* **Your task**:
The first line of the data below and every line after it, through the one with "U2 pin out: VCC -> CMP", must be transcribed without change.

* **Provided data**:

Content starts

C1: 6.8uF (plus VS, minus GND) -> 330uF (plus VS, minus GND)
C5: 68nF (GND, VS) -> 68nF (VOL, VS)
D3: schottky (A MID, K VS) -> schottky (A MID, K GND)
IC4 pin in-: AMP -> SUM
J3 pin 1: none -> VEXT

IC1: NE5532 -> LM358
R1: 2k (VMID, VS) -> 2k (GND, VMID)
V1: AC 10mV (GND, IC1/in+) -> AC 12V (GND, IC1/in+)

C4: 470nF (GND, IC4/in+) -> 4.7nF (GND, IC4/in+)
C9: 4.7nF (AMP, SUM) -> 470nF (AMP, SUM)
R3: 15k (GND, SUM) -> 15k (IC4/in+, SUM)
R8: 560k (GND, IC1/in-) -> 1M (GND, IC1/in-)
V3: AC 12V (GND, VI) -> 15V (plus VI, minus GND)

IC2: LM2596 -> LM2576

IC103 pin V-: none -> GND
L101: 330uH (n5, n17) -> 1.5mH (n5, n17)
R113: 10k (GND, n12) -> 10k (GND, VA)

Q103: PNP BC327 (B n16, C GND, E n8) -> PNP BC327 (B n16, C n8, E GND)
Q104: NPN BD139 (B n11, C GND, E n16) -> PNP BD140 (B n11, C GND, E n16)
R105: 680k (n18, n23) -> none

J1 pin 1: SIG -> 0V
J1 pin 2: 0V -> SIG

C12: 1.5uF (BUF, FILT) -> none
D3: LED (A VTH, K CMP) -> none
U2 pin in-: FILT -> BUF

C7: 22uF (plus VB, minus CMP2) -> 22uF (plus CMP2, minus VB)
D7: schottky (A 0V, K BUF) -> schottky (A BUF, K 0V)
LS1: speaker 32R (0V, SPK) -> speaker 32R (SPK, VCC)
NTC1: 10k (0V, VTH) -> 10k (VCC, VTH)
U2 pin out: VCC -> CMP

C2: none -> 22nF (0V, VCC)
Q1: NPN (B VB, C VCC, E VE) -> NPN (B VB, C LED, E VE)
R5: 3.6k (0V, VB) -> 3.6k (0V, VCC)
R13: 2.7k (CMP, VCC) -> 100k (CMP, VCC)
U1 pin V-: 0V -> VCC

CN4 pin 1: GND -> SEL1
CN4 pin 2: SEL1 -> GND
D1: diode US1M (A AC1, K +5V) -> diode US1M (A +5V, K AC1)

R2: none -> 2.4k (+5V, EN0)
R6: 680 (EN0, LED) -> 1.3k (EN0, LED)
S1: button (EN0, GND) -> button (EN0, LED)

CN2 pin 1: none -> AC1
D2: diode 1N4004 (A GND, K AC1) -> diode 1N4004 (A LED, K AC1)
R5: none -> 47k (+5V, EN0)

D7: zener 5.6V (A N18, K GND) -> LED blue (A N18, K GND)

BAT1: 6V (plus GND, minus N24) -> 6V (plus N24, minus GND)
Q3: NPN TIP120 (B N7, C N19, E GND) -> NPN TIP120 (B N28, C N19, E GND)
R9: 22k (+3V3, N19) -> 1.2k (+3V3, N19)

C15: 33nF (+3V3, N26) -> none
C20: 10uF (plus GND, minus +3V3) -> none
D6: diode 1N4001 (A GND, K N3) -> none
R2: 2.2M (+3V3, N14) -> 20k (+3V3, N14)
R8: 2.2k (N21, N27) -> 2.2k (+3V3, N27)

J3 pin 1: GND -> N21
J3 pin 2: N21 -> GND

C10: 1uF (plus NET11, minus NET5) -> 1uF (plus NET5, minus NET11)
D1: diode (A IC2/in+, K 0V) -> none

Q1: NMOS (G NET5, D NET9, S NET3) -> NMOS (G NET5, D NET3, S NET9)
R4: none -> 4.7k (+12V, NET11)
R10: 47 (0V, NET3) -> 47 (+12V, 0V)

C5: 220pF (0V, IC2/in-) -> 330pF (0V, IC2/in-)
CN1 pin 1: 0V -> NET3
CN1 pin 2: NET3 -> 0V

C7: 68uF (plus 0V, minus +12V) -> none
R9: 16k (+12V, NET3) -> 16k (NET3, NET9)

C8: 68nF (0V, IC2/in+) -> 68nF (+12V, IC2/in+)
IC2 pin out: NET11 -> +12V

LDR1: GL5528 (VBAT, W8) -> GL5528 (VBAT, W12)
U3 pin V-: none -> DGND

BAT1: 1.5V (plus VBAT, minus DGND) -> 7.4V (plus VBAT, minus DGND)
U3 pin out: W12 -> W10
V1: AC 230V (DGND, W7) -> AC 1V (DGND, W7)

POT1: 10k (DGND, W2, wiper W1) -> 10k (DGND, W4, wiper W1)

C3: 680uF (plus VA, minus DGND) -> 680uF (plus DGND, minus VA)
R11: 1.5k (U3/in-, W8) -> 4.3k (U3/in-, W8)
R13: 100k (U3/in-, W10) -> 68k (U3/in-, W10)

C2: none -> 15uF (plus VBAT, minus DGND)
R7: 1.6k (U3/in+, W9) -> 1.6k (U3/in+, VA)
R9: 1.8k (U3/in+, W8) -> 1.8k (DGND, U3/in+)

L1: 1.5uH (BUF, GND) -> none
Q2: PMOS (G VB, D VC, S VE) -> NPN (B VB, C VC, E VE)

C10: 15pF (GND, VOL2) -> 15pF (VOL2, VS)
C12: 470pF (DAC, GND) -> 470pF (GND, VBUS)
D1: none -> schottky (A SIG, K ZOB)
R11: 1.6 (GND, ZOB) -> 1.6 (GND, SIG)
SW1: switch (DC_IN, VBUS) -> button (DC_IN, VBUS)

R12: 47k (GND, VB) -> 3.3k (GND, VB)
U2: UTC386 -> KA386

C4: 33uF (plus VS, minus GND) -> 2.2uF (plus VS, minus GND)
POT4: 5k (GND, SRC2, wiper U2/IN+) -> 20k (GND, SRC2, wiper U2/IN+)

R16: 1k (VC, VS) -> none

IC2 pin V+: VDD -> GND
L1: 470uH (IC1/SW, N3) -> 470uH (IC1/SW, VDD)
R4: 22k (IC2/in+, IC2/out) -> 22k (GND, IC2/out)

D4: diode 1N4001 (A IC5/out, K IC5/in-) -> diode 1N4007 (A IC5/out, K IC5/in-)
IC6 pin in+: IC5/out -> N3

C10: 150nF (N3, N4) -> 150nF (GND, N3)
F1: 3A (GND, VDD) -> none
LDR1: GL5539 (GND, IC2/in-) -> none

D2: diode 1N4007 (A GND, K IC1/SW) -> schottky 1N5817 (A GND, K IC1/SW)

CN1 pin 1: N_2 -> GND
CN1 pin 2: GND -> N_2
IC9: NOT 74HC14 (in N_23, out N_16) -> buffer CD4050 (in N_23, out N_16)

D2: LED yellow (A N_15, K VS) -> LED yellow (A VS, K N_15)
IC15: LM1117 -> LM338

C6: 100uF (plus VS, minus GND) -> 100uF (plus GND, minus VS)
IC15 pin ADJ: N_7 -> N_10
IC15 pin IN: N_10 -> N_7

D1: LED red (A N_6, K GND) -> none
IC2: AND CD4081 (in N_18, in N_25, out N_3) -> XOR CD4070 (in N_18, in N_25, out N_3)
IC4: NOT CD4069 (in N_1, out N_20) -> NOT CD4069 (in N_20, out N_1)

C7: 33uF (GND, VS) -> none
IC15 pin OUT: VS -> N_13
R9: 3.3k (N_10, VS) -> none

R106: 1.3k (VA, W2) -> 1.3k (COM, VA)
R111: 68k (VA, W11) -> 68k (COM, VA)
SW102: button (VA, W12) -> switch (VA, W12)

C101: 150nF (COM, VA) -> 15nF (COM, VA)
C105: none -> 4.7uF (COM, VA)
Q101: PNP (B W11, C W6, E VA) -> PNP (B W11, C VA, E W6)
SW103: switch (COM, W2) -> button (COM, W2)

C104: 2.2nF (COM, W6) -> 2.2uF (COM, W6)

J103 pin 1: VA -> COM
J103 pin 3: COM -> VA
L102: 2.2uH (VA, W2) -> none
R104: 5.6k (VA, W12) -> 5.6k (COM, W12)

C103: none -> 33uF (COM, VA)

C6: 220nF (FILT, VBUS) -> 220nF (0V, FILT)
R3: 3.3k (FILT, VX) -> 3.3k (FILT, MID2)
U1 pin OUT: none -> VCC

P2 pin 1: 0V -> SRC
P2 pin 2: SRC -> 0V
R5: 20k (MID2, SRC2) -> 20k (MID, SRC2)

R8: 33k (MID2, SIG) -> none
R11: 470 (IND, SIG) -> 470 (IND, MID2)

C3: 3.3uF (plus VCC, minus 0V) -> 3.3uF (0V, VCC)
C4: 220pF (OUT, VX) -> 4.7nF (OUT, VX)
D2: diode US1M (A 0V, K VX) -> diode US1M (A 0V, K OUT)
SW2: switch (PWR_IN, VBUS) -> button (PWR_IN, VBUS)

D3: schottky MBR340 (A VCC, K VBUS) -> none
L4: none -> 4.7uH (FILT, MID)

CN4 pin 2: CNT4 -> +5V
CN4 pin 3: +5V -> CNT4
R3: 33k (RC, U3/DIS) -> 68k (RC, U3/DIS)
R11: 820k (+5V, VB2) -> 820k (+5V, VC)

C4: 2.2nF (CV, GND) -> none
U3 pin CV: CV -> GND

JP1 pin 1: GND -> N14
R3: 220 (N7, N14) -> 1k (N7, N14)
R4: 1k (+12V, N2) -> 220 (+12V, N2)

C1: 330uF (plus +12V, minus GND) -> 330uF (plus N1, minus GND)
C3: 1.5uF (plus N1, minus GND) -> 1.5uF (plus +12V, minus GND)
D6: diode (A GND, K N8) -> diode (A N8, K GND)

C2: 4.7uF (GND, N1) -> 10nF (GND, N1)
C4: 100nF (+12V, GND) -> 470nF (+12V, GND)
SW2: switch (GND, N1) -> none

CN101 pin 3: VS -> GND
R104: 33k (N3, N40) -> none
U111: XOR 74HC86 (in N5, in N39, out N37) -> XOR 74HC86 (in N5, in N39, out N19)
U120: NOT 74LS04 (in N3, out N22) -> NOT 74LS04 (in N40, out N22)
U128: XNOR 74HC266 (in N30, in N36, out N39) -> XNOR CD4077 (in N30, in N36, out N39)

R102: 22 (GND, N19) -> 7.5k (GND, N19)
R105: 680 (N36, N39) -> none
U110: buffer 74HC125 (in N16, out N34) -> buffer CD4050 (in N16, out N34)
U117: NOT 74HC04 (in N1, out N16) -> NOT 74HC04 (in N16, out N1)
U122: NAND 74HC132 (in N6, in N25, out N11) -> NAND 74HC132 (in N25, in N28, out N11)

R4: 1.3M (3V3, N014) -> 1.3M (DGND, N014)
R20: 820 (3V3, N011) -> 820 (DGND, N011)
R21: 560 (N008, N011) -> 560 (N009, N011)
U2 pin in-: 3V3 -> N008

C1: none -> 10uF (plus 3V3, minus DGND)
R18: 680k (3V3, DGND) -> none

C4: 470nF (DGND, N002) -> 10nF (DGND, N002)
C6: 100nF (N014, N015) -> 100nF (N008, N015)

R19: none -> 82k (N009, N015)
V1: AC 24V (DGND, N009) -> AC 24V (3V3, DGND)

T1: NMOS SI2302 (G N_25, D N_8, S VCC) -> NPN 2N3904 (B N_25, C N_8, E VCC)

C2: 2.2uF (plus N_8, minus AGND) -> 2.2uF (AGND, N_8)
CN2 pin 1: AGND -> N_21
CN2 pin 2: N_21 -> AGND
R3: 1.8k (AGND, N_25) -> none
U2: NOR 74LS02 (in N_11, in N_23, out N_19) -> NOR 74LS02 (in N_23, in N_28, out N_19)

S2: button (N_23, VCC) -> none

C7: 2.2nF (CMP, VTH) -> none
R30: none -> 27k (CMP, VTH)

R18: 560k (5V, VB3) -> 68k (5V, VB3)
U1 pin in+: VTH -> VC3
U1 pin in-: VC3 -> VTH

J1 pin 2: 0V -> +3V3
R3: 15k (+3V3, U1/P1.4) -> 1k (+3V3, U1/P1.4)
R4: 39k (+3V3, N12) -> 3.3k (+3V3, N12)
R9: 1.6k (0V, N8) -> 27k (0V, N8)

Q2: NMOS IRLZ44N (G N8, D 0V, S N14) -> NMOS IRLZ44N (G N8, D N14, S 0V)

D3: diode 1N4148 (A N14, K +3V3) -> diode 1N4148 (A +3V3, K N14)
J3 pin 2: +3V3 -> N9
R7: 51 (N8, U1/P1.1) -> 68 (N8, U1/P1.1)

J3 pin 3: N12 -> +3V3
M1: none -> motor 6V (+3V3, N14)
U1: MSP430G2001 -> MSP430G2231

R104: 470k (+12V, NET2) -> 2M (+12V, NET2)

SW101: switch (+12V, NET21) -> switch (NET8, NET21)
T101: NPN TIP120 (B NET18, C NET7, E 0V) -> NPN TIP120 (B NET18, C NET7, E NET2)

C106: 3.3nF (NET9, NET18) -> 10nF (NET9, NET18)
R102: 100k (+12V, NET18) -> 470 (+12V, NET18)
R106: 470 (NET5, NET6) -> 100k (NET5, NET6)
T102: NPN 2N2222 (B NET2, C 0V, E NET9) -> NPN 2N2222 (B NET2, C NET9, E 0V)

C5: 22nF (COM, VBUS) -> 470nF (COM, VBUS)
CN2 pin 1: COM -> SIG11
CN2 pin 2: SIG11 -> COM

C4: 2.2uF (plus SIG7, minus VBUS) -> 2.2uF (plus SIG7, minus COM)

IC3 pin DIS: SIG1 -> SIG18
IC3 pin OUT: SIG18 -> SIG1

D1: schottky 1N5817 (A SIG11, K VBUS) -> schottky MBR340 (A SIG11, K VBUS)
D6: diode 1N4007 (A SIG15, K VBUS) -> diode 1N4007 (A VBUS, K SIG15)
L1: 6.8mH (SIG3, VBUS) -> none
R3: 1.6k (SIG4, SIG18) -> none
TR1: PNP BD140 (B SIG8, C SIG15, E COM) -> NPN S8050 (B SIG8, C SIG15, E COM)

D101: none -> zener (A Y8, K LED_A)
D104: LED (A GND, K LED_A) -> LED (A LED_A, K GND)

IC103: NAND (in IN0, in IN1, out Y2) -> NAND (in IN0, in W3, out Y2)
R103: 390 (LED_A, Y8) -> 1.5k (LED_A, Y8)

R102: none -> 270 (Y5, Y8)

Content ends

* **Task result**:
C1: 6.8uF (plus VS, minus GND) -> 330uF (plus VS, minus GND)
C5: 68nF (GND, VS) -> 68nF (VOL, VS)
D3: schottky (A MID, K VS) -> schottky (A MID, K GND)
IC4 pin in-: AMP -> SUM
J3 pin 1: none -> VEXT

IC1: NE5532 -> LM358
R1: 2k (VMID, VS) -> 2k (GND, VMID)
V1: AC 10mV (GND, IC1/in+) -> AC 12V (GND, IC1/in+)

C4: 470nF (GND, IC4/in+) -> 4.7nF (GND, IC4/in+)
C9: 4.7nF (AMP, SUM) -> 470nF (AMP, SUM)
R3: 15k (GND, SUM) -> 15k (IC4/in+, SUM)
R8: 560k (GND, IC1/in-) -> 1M (GND, IC1/in-)
V3: AC 12V (GND, VI) -> 15V (plus VI, minus GND)

IC2: LM2596 -> LM2576

IC103 pin V-: none -> GND
L101: 330uH (n5, n17) -> 1.5mH (n5, n17)
R113: 10k (GND, n12) -> 10k (GND, VA)

Q103: PNP BC327 (B n16, C GND, E n8) -> PNP BC327 (B n16, C n8, E GND)
Q104: NPN BD139 (B n11, C GND, E n16) -> PNP BD140 (B n11, C GND, E n16)
R105: 680k (n18, n23) -> none

J1 pin 1: SIG -> 0V
J1 pin 2: 0V -> SIG

C12: 1.5uF (BUF, FILT) -> none
D3: LED (A VTH, K CMP) -> none
U2 pin in-: FILT -> BUF

C7: 22uF (plus VB, minus CMP2) -> 22uF (plus CMP2, minus VB)
D7: schottky (A 0V, K BUF) -> schottky (A BUF, K 0V)
LS1: speaker 32R (0V, SPK) -> speaker 32R (SPK, VCC)
NTC1: 10k (0V, VTH) -> 10k (VCC, VTH)
U2 pin out: VCC -> CMP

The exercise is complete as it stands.